Work to complete |
Note each line in the data holding the string "plate" and report it.

Stored data |

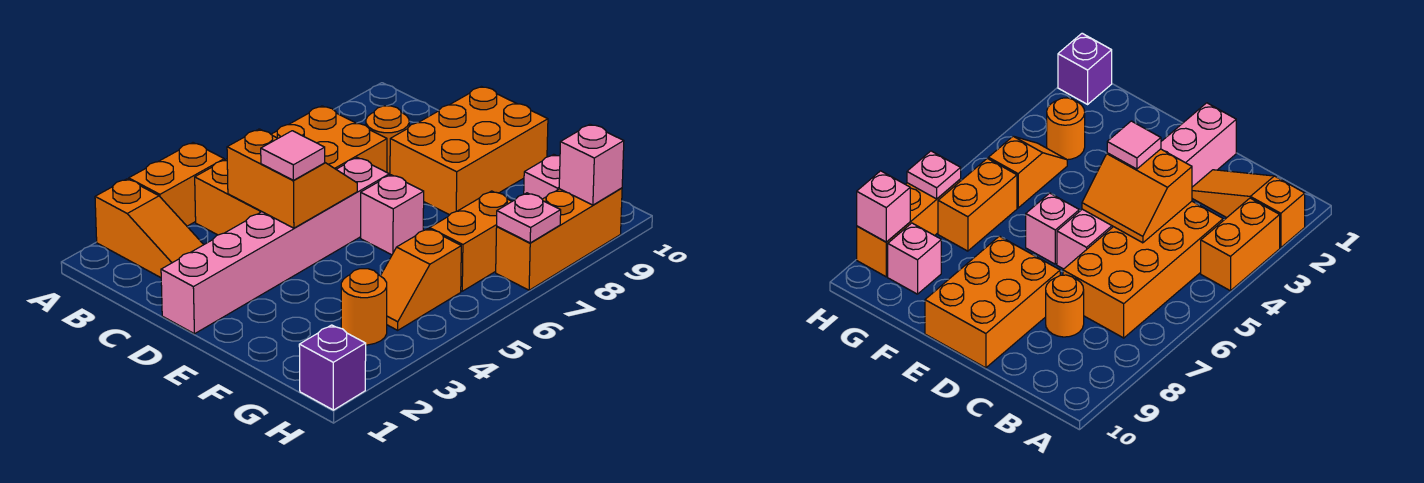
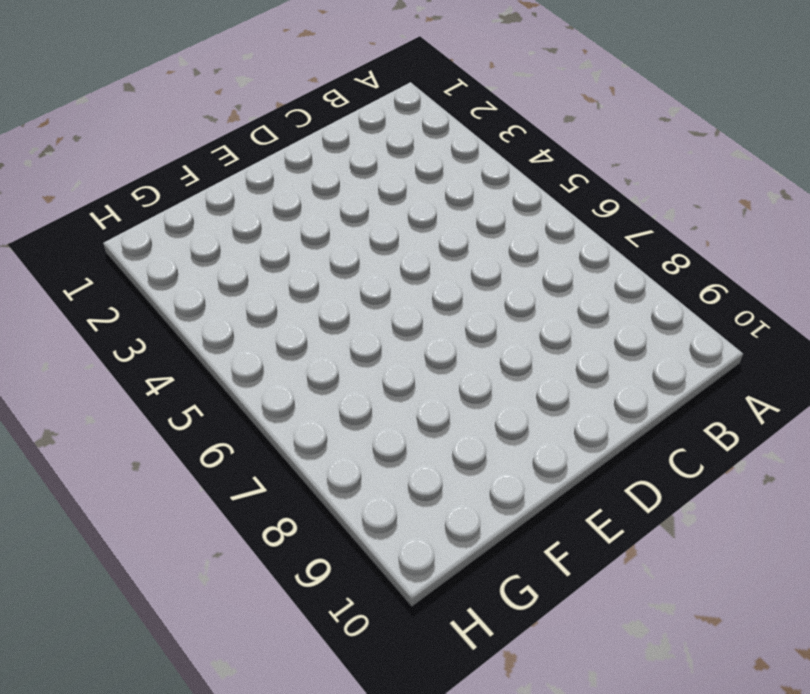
none -> orange slope A2:C2 level 1 top A
none -> orange brick A3:A4 level 1
none -> orange brick B4:C7 level 1

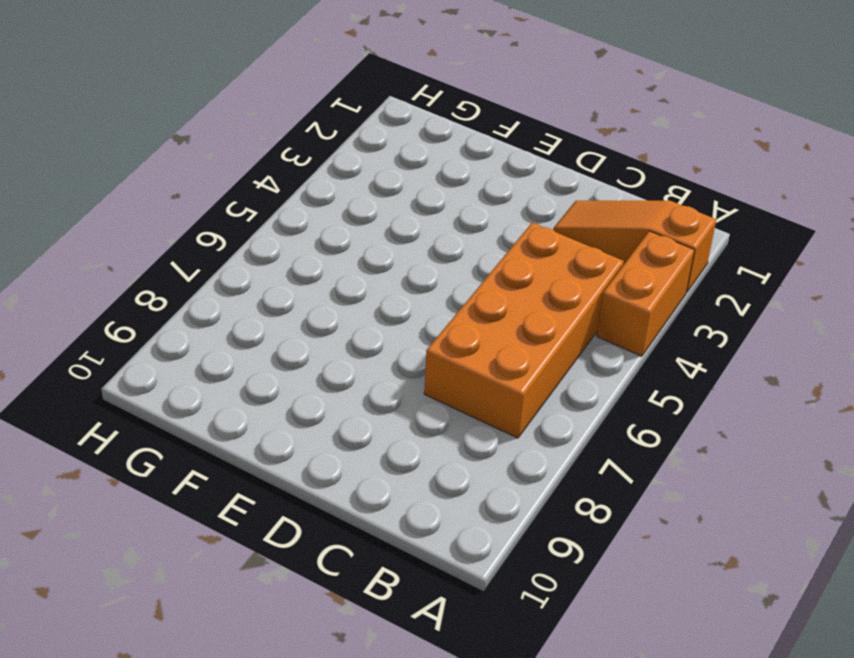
none -> orange round brick C8 level 1
none -> pink brick D1:D6 level 1
none -> orange brick D8:E10 level 1

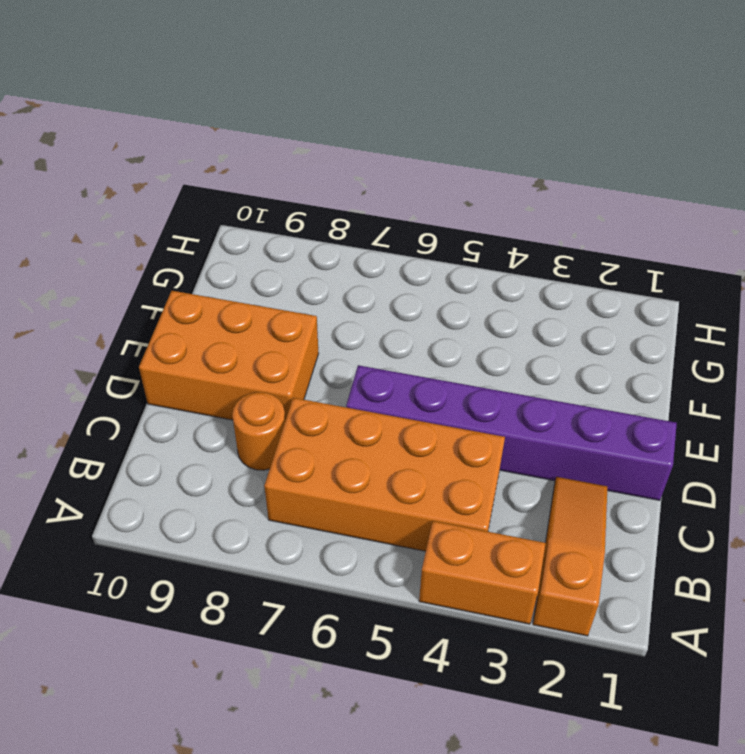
purple brick D1:D6 level 1 -> pink brick D1:D6 level 1
none -> pink brick E6 level 1
none -> orange round brick G3 level 1
none -> orange slope G4:G5 level 1 top 5

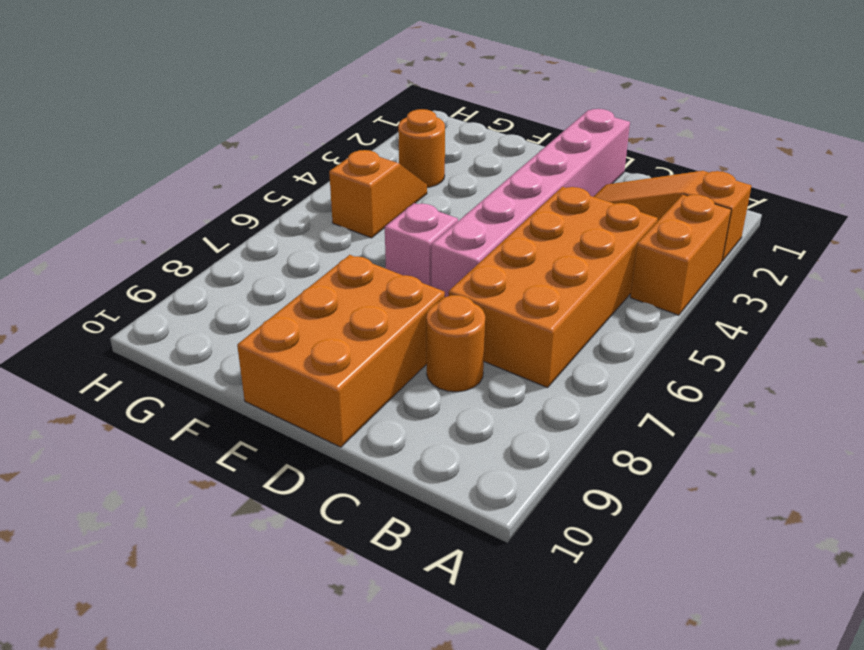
none -> orange brick G6:G7 level 1
none -> pink brick G9 level 1
none -> purple brick H1 level 1

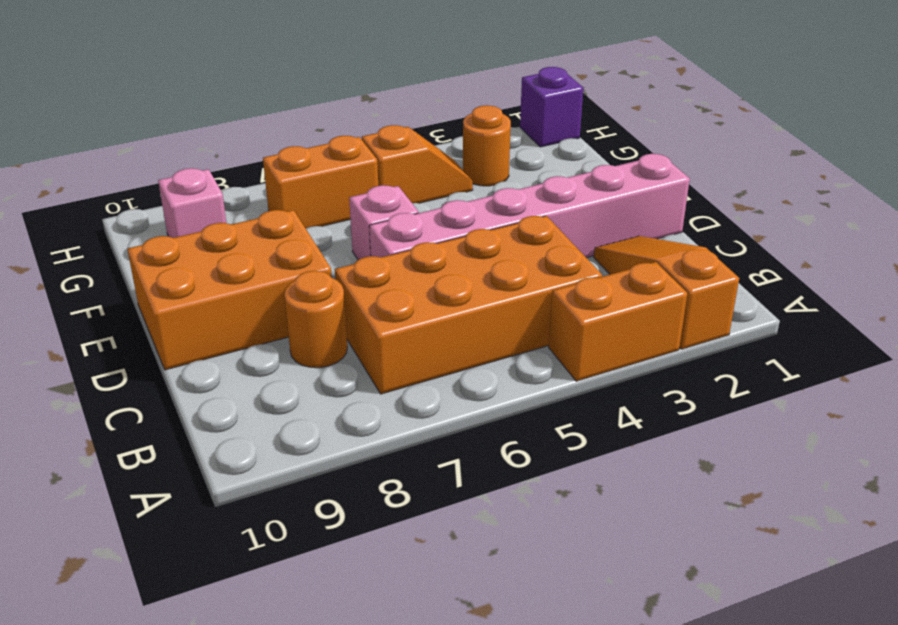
none -> orange brick H7:H9 level 1
none -> orange slope C4:D5 level 2 top 4
none -> pink plate H7 level 2

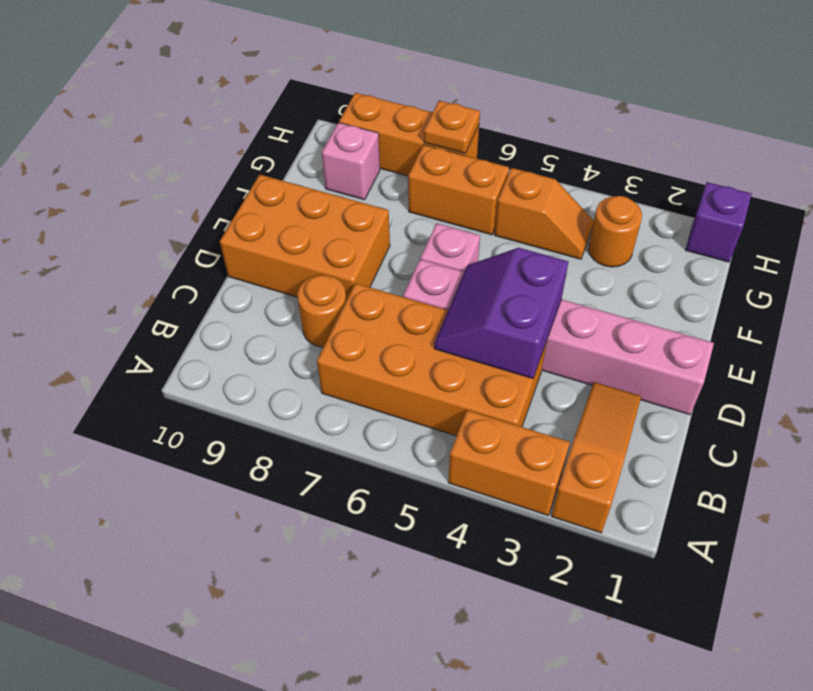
purple slope C4:D5 level 2 top 4 -> orange slope C4:D5 level 2 top 4
orange plate H7 level 2 -> pink plate H7 level 2
none -> pink brick H9 level 2
none -> pink tile D4 level 3

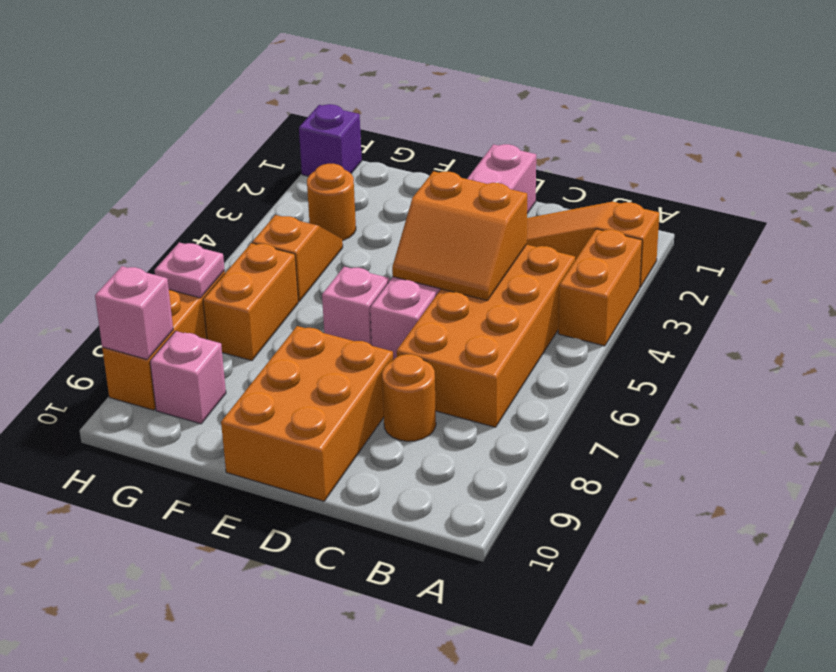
none -> pink tile D4 level 3

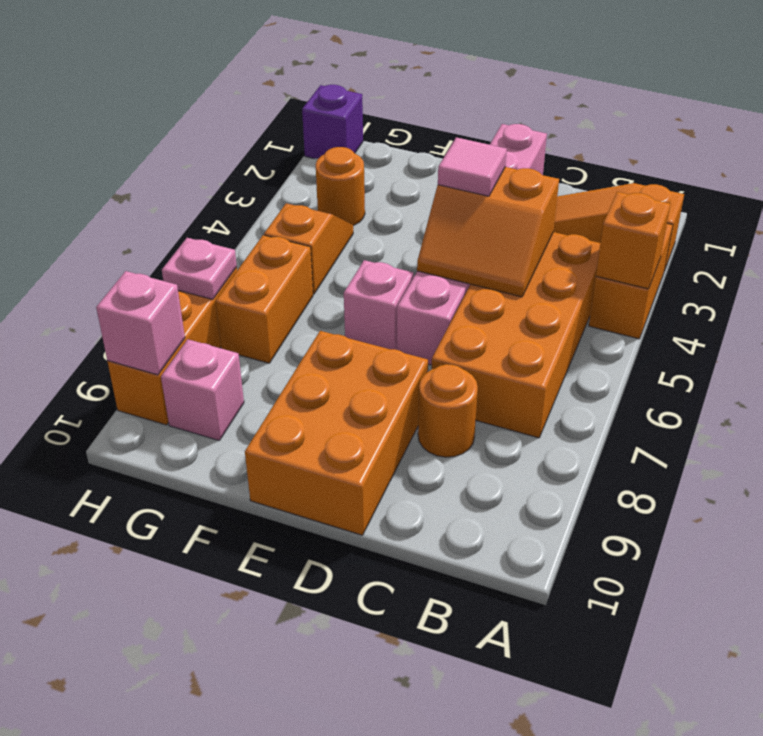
orange brick A4 level 2 -> none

Task answer |
none -> pink plate H7 level 2
orange plate H7 level 2 -> pink plate H7 level 2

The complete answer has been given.